◆ Given records:
=== Section Start ===

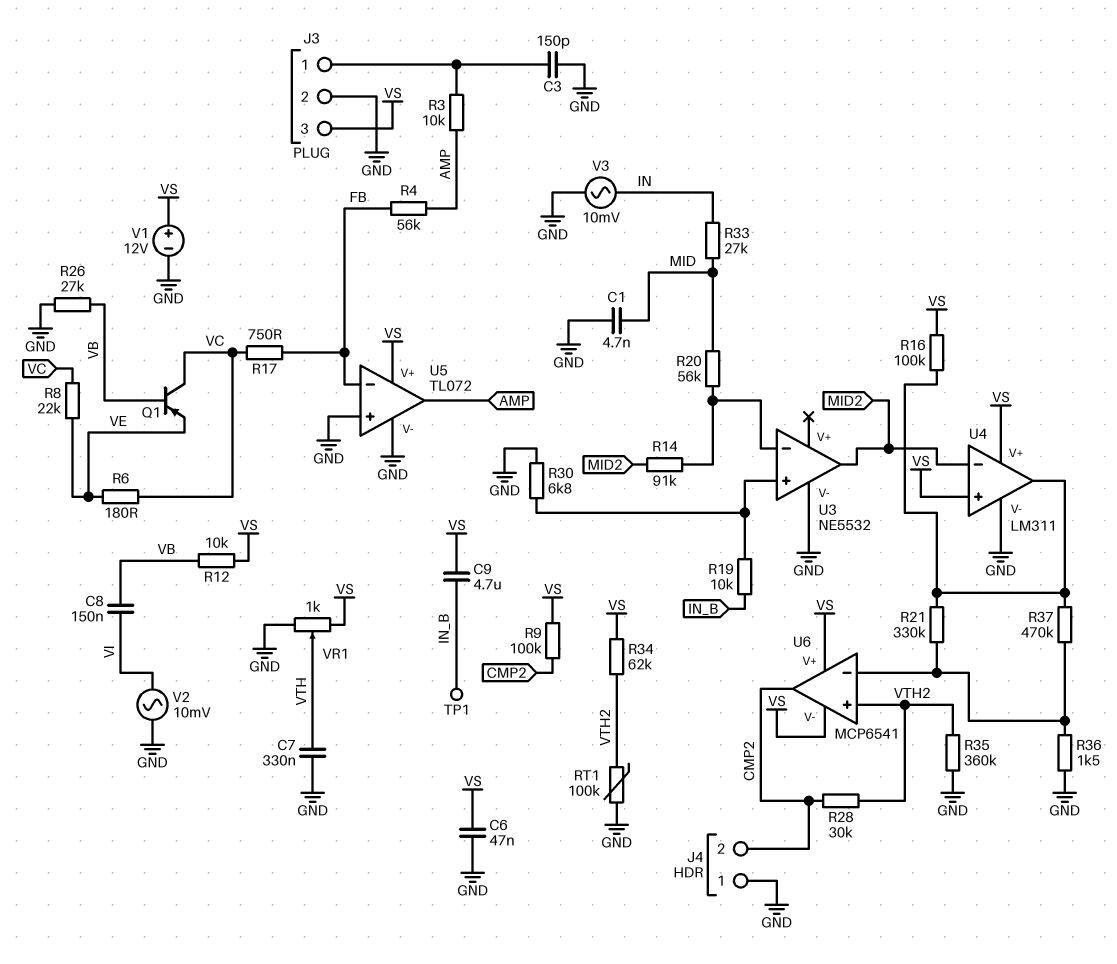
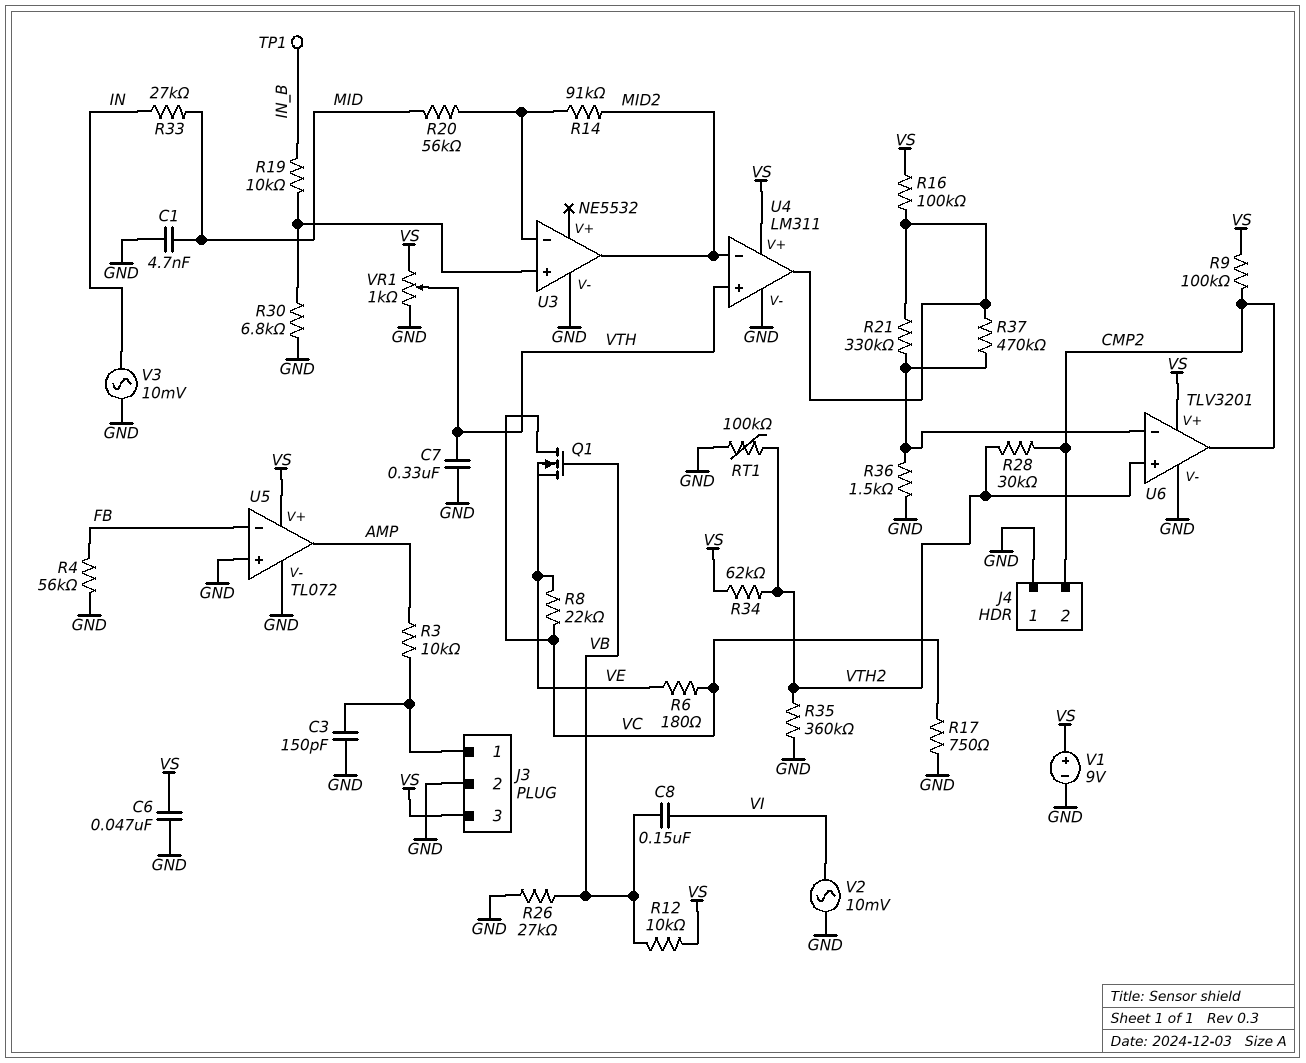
C9: 4.7uF (IN_B, VS) -> none
Q1: PNP (B VB, C VC, E VE) -> NMOS (G VB, D VC, S VE)
R4: 56k (AMP, FB) -> 56k (FB, GND)
R17: 750 (FB, VC) -> 750 (GND, VC)
U4 pin in+: VS -> VTH
U6: MCP6541 -> TLV3201
U6 pin V-: VS -> GND
V1: 12V (plus VS, minus GND) -> 9V (plus VS, minus GND)

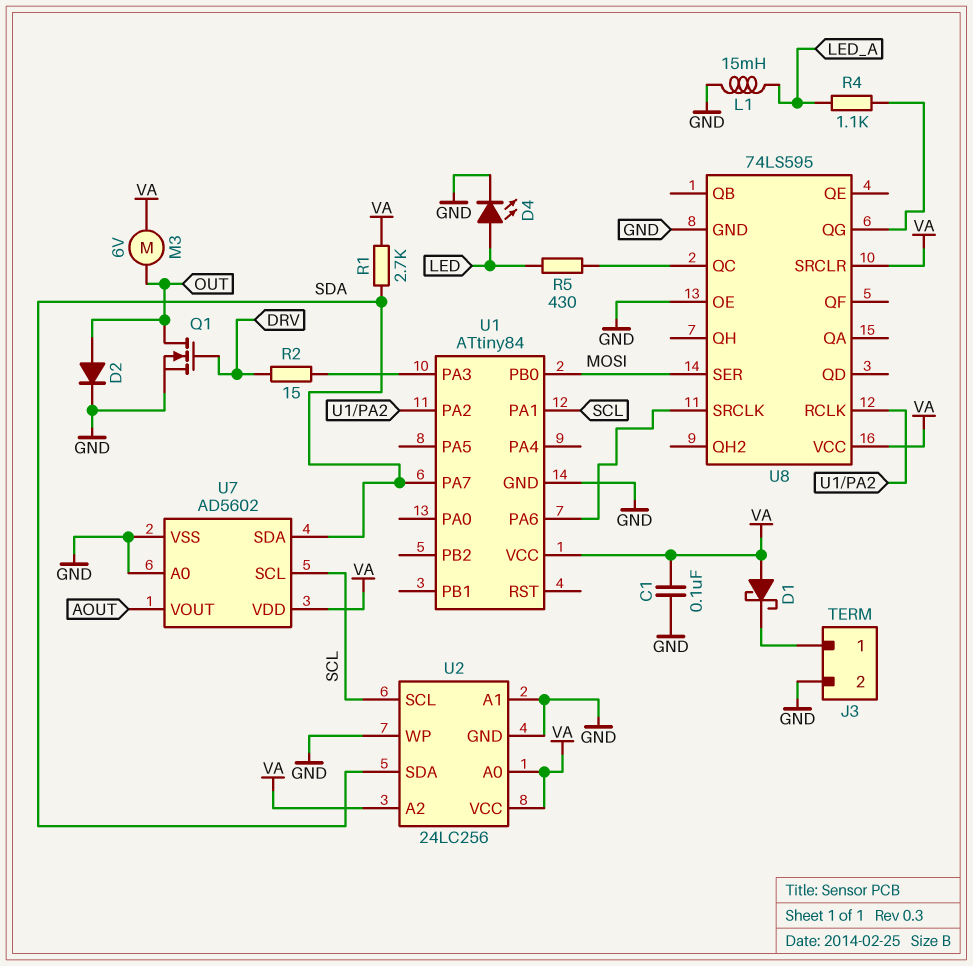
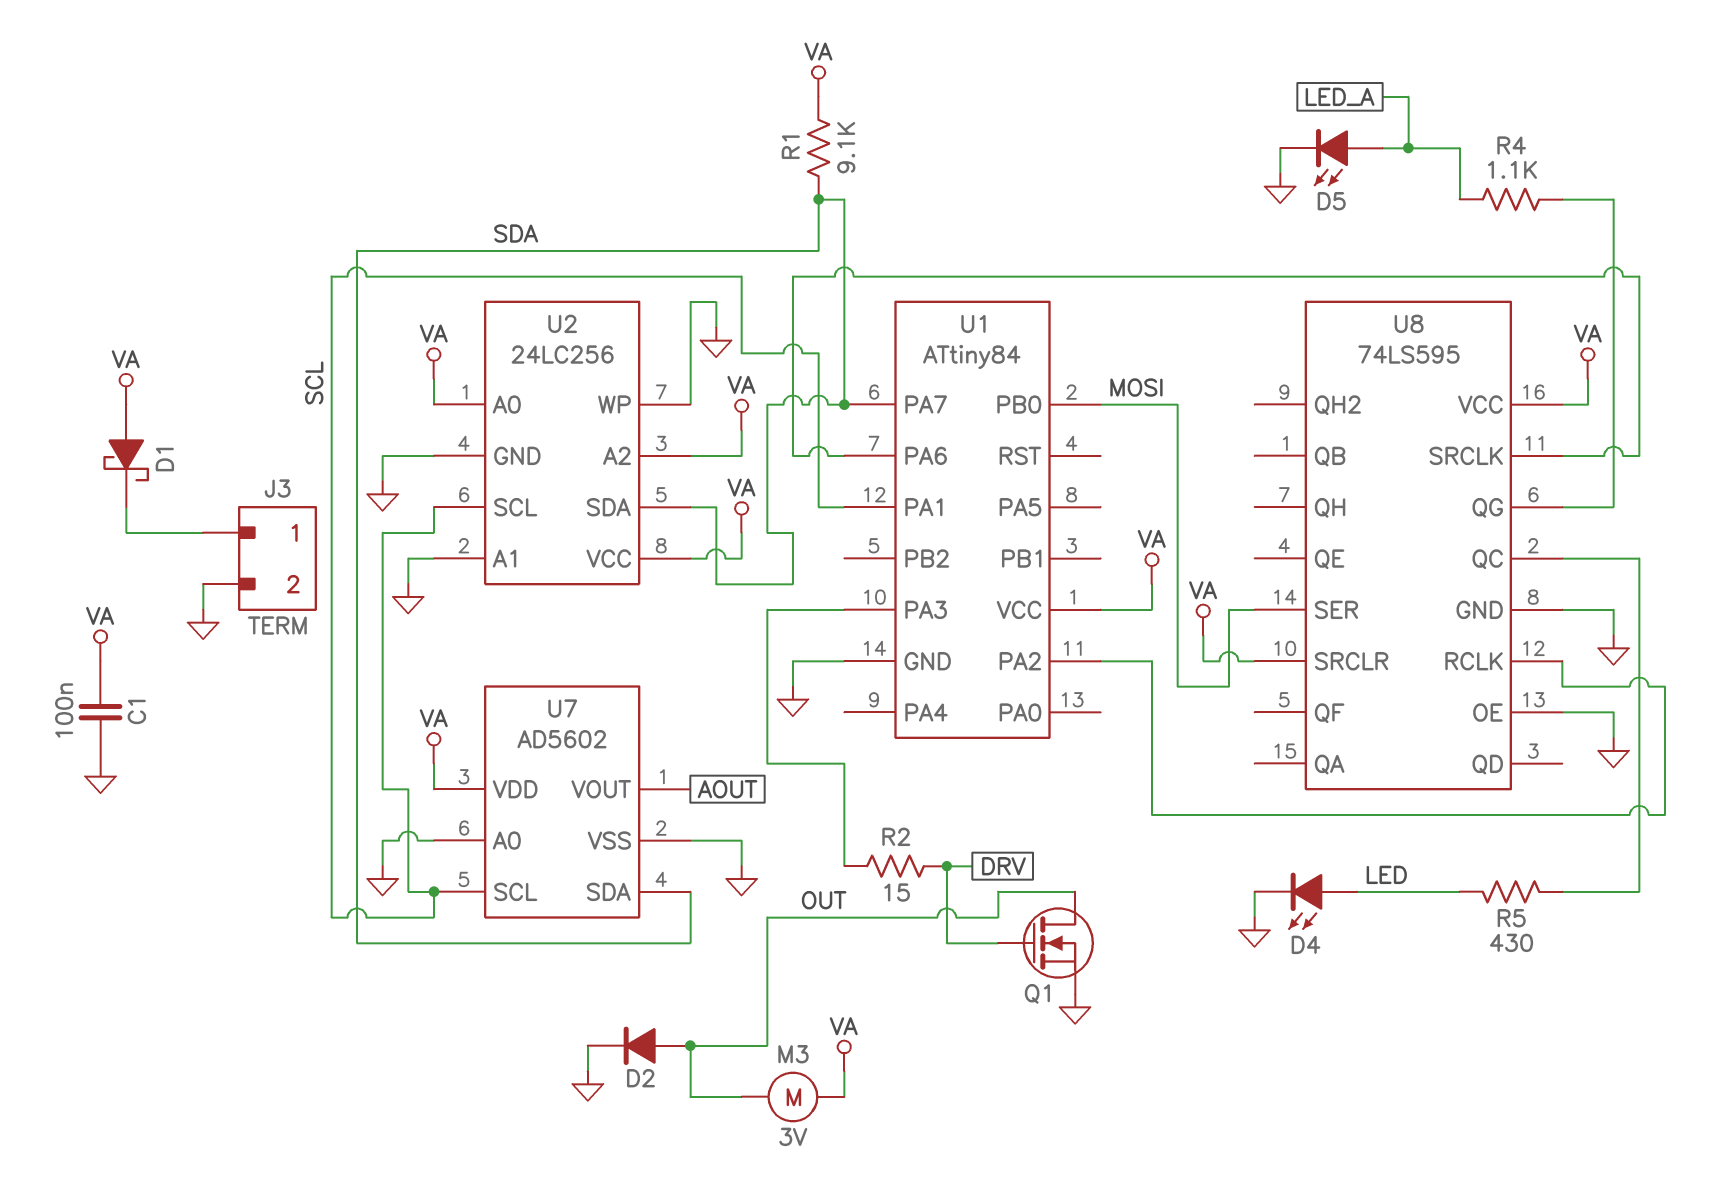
D5: none -> LED (A LED_A, K GND)
L1: 15mH (GND, LED_A) -> none
M3: motor 6V (OUT, VA) -> motor 3V (OUT, VA)
R1: 2.7k (SDA, VA) -> 9.1k (SDA, VA)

=== Section End ===

◆ Directions:
Give every entry back unchanged, with no pictures.

◆ Written answer:
C9: 4.7uF (IN_B, VS) -> none
Q1: PNP (B VB, C VC, E VE) -> NMOS (G VB, D VC, S VE)
R4: 56k (AMP, FB) -> 56k (FB, GND)
R17: 750 (FB, VC) -> 750 (GND, VC)
U4 pin in+: VS -> VTH
U6: MCP6541 -> TLV3201
U6 pin V-: VS -> GND
V1: 12V (plus VS, minus GND) -> 9V (plus VS, minus GND)

D5: none -> LED (A LED_A, K GND)
L1: 15mH (GND, LED_A) -> none
M3: motor 6V (OUT, VA) -> motor 3V (OUT, VA)
R1: 2.7k (SDA, VA) -> 9.1k (SDA, VA)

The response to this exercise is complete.